**PROBLEM DESCRIPTION**
Leave out every line before the one that contains "Survey the image". Please restate that line and the rest of the data word for word, through the end.

++++ STUDY MATERIAL

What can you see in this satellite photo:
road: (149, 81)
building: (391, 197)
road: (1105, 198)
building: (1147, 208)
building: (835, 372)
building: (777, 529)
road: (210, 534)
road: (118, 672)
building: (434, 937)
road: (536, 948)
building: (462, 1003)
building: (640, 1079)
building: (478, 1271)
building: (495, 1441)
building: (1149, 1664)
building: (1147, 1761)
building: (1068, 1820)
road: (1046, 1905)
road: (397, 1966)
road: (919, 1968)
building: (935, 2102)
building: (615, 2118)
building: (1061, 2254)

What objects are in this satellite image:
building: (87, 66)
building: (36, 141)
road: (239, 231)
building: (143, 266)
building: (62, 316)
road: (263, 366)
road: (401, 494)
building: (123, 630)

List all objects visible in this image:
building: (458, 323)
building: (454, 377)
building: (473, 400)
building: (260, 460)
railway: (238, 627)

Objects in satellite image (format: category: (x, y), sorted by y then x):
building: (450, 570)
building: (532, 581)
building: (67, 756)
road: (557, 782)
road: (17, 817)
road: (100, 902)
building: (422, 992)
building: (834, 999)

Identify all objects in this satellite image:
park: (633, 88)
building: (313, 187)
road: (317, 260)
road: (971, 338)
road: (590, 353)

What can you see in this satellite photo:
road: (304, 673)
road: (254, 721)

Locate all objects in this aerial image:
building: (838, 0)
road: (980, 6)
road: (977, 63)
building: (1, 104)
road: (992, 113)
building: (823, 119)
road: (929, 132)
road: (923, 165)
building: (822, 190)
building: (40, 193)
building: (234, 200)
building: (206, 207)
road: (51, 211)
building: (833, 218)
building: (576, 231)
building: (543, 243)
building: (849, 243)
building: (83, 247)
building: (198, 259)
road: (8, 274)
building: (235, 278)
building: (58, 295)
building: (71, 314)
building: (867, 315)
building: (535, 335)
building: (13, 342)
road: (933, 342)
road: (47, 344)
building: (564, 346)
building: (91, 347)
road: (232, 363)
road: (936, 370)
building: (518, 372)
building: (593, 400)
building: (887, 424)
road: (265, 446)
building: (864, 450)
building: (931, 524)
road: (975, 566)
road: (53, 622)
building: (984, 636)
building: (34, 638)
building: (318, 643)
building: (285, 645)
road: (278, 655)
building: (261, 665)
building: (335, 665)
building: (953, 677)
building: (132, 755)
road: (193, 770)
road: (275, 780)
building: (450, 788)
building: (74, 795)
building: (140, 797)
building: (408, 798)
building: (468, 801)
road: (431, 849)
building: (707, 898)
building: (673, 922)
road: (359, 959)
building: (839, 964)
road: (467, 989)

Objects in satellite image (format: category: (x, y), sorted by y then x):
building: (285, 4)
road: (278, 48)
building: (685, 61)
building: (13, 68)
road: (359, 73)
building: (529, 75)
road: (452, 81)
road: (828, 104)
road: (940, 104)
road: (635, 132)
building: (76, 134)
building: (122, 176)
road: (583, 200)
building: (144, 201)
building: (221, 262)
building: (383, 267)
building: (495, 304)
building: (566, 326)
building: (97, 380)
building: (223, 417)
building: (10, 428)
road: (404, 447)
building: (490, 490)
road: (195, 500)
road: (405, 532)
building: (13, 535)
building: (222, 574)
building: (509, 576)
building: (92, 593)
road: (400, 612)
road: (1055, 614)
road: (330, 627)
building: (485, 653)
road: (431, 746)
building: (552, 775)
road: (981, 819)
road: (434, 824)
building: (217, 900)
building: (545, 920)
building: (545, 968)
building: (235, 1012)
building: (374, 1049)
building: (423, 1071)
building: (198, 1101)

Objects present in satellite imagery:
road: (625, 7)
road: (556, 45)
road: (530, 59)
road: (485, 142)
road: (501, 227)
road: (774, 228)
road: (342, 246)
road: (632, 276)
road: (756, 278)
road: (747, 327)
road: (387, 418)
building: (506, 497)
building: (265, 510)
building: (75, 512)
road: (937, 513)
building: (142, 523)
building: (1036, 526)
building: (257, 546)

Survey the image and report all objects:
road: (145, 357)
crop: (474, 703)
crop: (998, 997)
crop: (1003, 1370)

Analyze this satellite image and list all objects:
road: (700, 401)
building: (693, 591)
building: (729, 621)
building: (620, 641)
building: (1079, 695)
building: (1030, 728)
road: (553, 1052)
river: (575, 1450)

++++++++

**RESULT**
Survey the image and report all objects:
road: (145, 357)
crop: (474, 703)
crop: (998, 997)
crop: (1003, 1370)

Analyze this satellite image and list all objects:
road: (700, 401)
building: (693, 591)
building: (729, 621)
building: (620, 641)
building: (1079, 695)
building: (1030, 728)
road: (553, 1052)
river: (575, 1450)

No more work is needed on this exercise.